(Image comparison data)
* * *
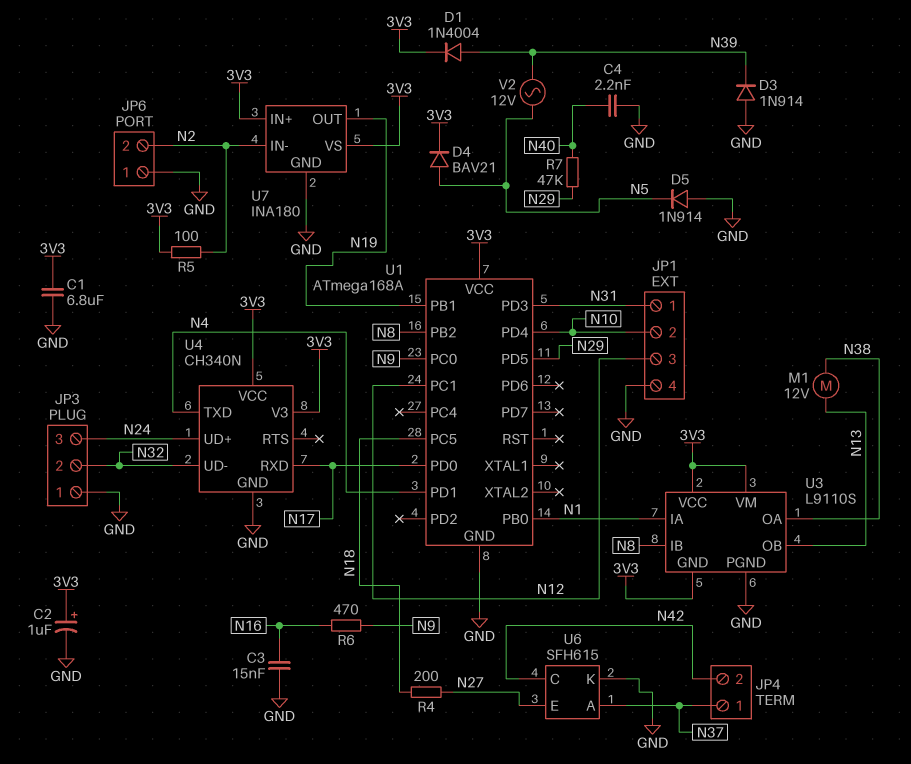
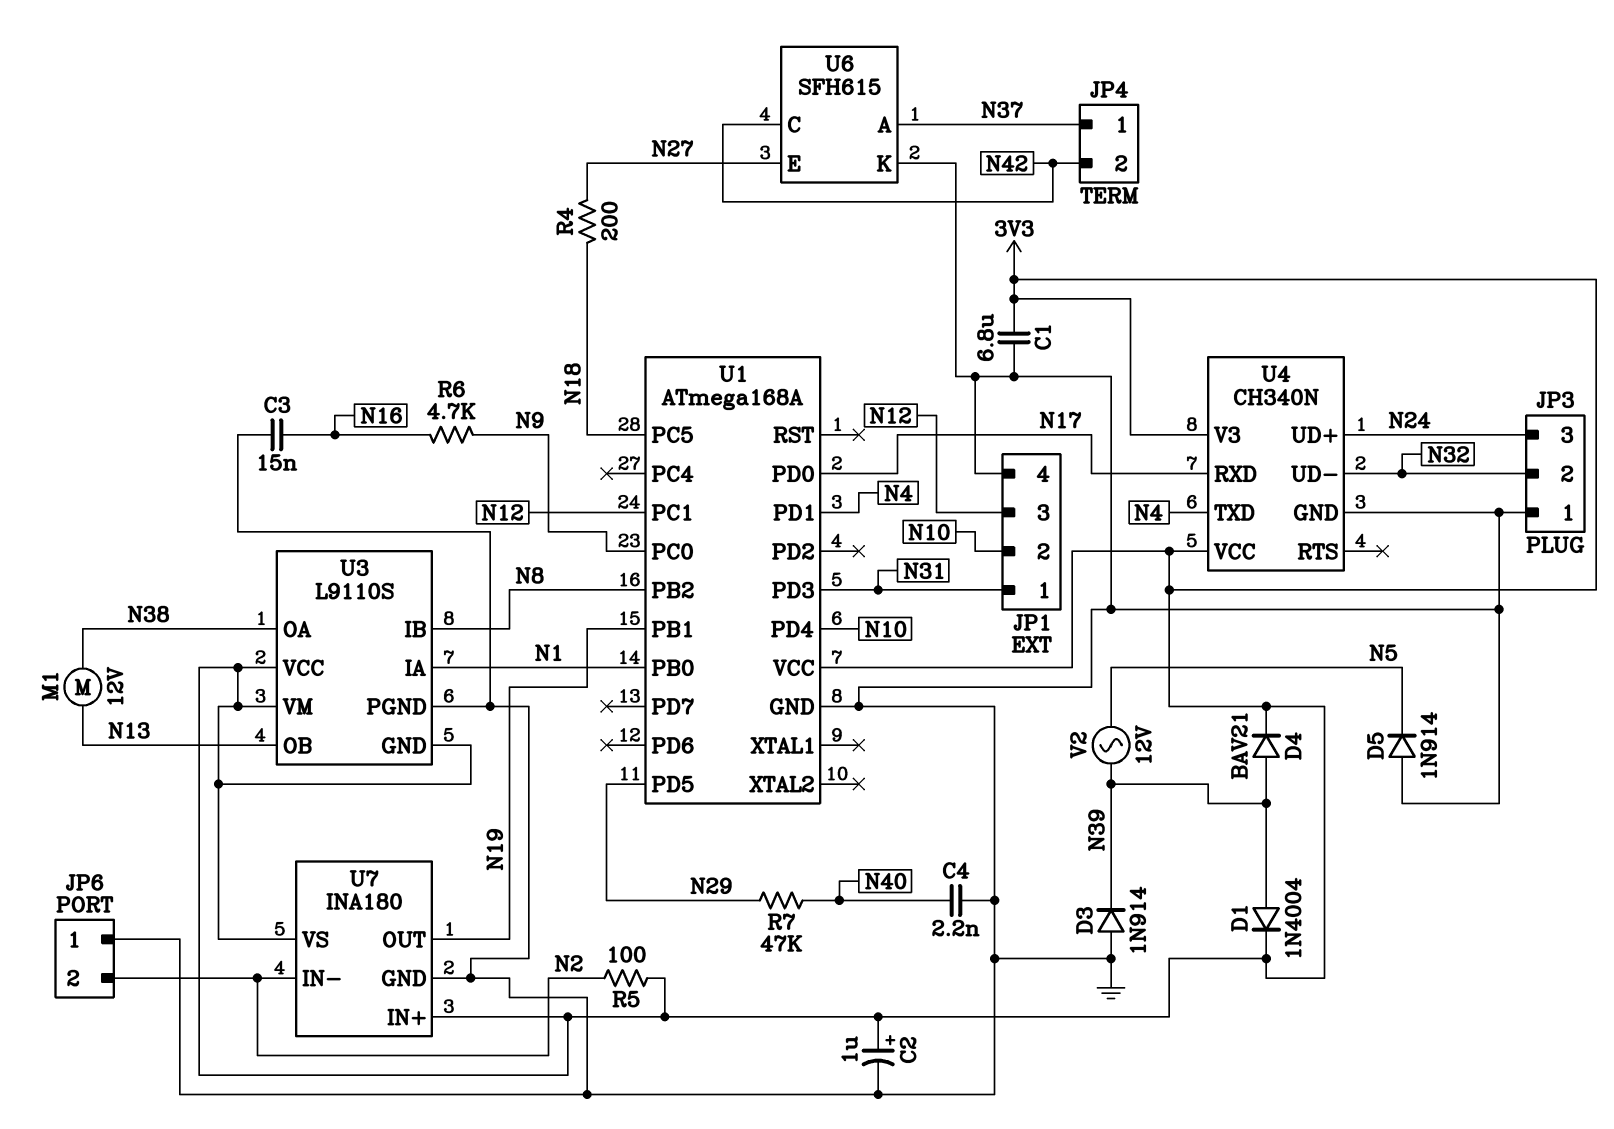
D4: diode BAV21 (A N5, K 3V3) -> diode BAV21 (A N39, K 3V3)
R6: 470 (N9, N16) -> 4.7k (N9, N16)

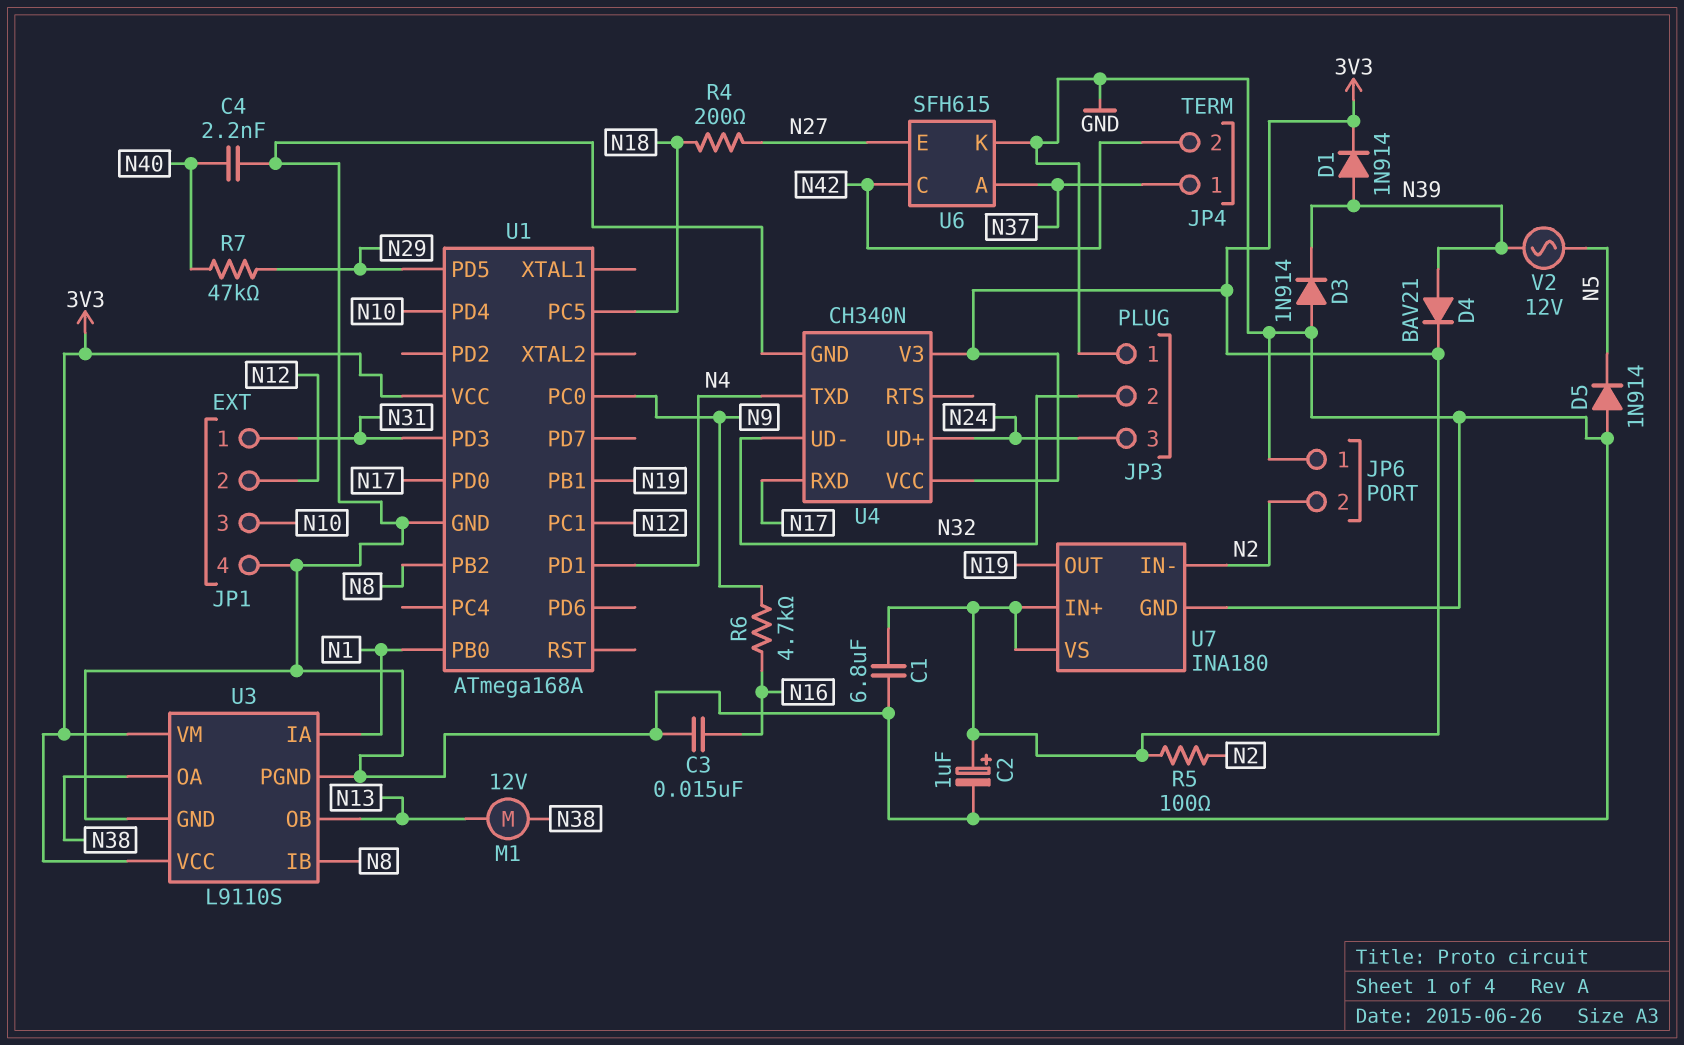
D1: diode 1N4004 (A N39, K 3V3) -> diode 1N914 (A N39, K 3V3)
JP1 pin 2: N10 -> N12
JP1 pin 3: N12 -> N10
U3 pin GND: 3V3 -> GND

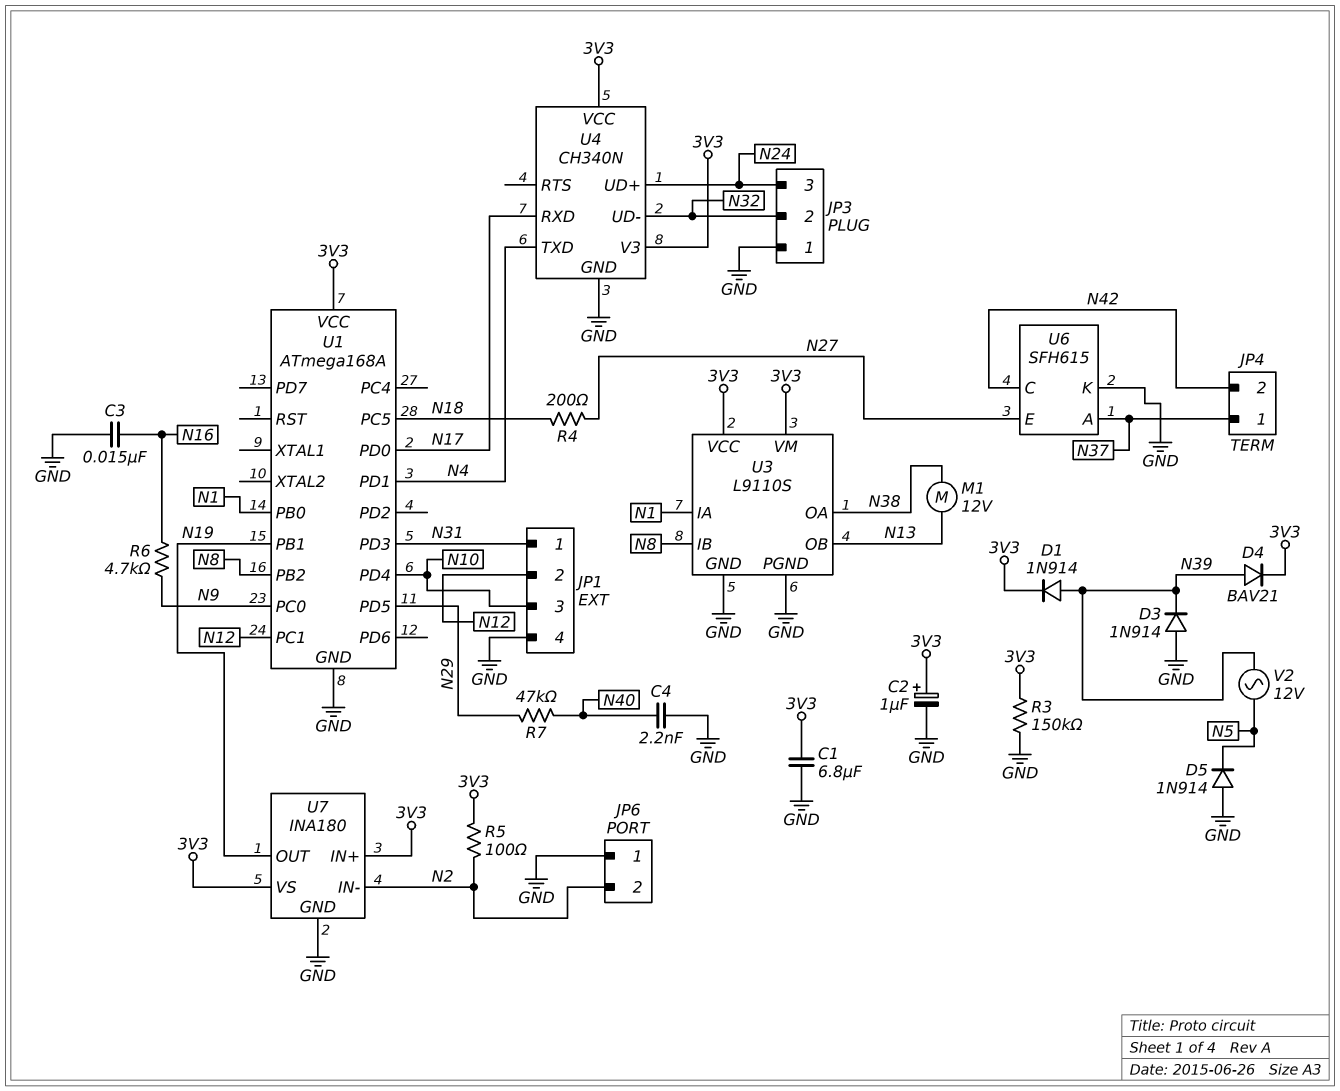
R3: none -> 150k (3V3, GND)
* * *
WORK TASK
When you retype the records, keep every word exactly as written and exclude the pictures.

REPLY TO THE EXERCISE
D4: diode BAV21 (A N5, K 3V3) -> diode BAV21 (A N39, K 3V3)
R6: 470 (N9, N16) -> 4.7k (N9, N16)

D1: diode 1N4004 (A N39, K 3V3) -> diode 1N914 (A N39, K 3V3)
JP1 pin 2: N10 -> N12
JP1 pin 3: N12 -> N10
U3 pin GND: 3V3 -> GND

R3: none -> 150k (3V3, GND)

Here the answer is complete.